▶ **WHAT THE TASK REQUIRES**
What you return should be the entries, unchanged, without their pictures.

Top of EXERCISE INPUTS

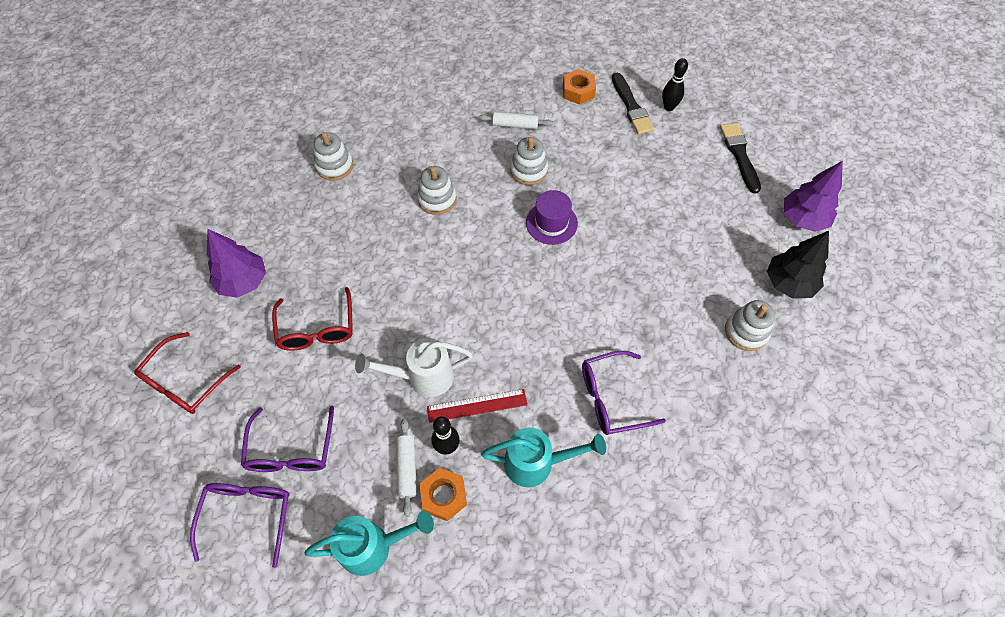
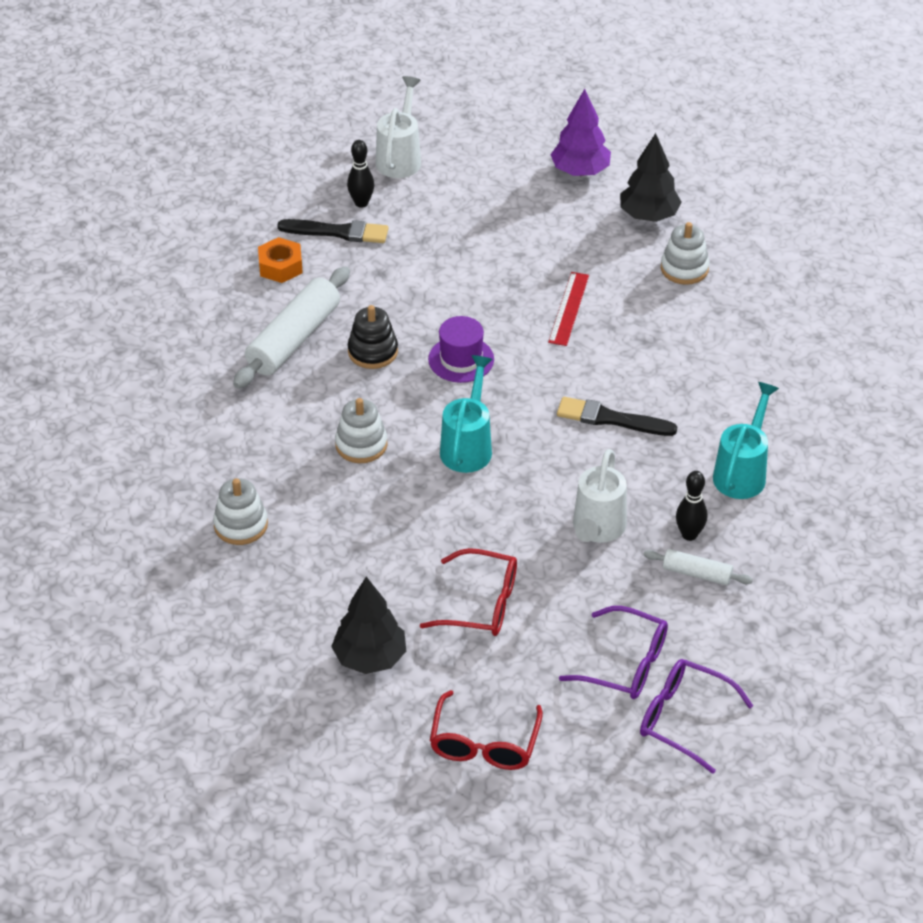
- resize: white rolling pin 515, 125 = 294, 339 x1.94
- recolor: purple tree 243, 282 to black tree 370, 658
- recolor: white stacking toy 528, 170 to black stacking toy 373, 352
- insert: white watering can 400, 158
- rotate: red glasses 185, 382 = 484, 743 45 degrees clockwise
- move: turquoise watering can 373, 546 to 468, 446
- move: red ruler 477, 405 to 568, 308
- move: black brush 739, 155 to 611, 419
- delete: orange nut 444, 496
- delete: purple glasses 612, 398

Bottom of EXERCISE INPUTS

▶ **EXERCISE RESULT**
- resize: white rolling pin 515, 125 = 294, 339 x1.94
- recolor: purple tree 243, 282 to black tree 370, 658
- recolor: white stacking toy 528, 170 to black stacking toy 373, 352
- insert: white watering can 400, 158
- rotate: red glasses 185, 382 = 484, 743 45 degrees clockwise
- move: turquoise watering can 373, 546 to 468, 446
- move: red ruler 477, 405 to 568, 308
- move: black brush 739, 155 to 611, 419
- delete: orange nut 444, 496
- delete: purple glasses 612, 398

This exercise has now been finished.